- Opening Delimiter -

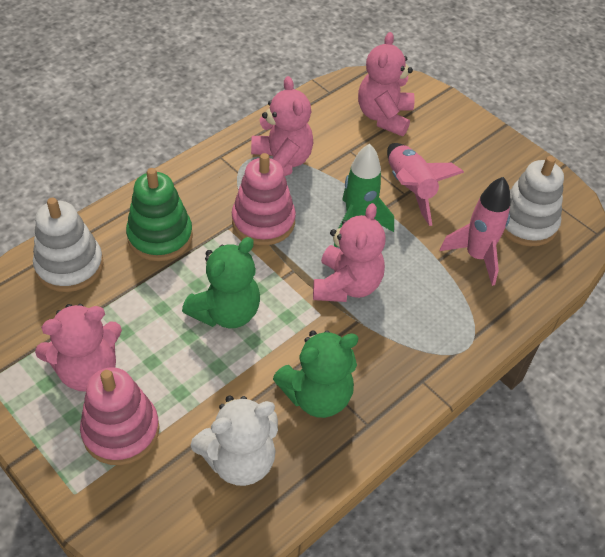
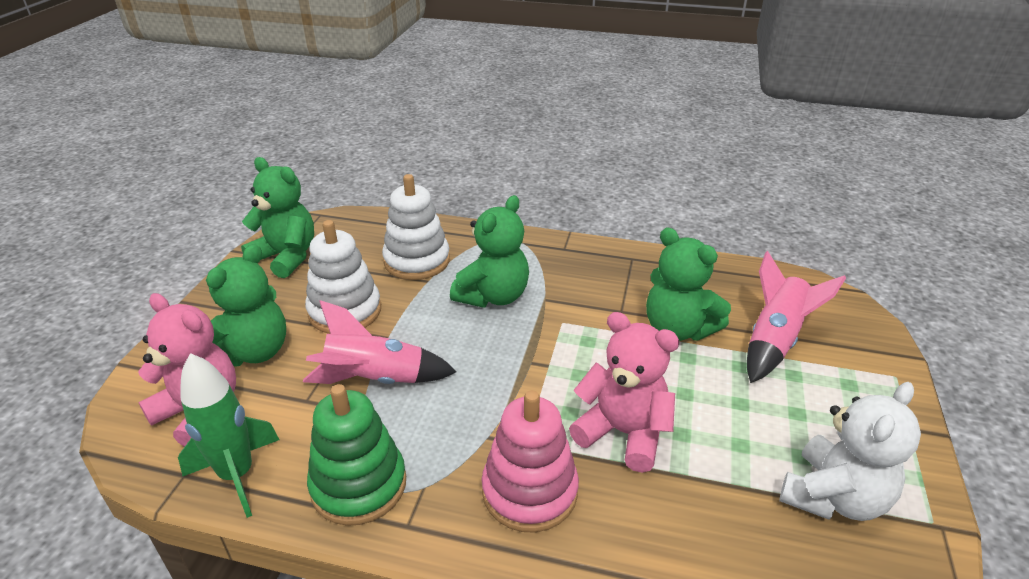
green teddy bear: 2 -> 4
pink stacking toy: 2 -> 1
pink teddy bear: 4 -> 2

- Closing Delimiter -

**ABOUT THIS EXERCISE:** Leaving the pictures behind, return every line above exactly.

**OUTPUT OF THE EXERCISE:**
green teddy bear: 2 -> 4
pink stacking toy: 2 -> 1
pink teddy bear: 4 -> 2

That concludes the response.